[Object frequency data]

::::::

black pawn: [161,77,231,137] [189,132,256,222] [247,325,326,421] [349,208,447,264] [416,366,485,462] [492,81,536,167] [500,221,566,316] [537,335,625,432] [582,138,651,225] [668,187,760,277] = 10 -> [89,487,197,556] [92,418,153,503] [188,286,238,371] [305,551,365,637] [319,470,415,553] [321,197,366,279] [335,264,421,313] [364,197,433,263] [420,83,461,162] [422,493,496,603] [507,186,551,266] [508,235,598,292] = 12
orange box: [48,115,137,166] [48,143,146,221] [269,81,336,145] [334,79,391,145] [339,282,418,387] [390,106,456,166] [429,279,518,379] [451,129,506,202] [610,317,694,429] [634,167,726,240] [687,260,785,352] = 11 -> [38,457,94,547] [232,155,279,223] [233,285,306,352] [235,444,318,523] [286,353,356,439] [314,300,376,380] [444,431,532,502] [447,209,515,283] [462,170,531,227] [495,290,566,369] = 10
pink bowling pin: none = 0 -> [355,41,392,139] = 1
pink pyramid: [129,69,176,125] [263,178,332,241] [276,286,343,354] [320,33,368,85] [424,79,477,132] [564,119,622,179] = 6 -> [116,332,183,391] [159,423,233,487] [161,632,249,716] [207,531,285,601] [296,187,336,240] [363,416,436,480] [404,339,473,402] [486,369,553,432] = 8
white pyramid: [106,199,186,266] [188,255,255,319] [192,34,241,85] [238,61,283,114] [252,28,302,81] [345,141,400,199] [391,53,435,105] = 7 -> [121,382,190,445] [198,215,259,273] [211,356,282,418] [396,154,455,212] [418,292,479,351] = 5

::::::

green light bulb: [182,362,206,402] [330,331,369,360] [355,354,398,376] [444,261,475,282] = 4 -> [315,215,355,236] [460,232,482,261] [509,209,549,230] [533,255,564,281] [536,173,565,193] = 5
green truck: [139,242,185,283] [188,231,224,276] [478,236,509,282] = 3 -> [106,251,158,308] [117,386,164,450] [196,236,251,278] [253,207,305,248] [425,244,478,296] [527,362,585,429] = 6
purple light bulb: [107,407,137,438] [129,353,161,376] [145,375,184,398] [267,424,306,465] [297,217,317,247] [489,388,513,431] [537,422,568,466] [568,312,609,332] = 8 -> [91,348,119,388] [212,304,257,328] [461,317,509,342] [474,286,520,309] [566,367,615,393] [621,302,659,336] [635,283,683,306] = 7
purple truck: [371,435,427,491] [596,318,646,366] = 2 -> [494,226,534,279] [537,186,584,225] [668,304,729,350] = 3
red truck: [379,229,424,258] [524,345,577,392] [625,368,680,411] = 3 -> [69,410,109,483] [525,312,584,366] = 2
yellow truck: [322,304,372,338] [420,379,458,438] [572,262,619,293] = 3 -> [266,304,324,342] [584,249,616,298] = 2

::::::

Once you have read through the entries above, state how many lines hold the word "bulb", giving nothing but the number.

ANSWER SECTION: 2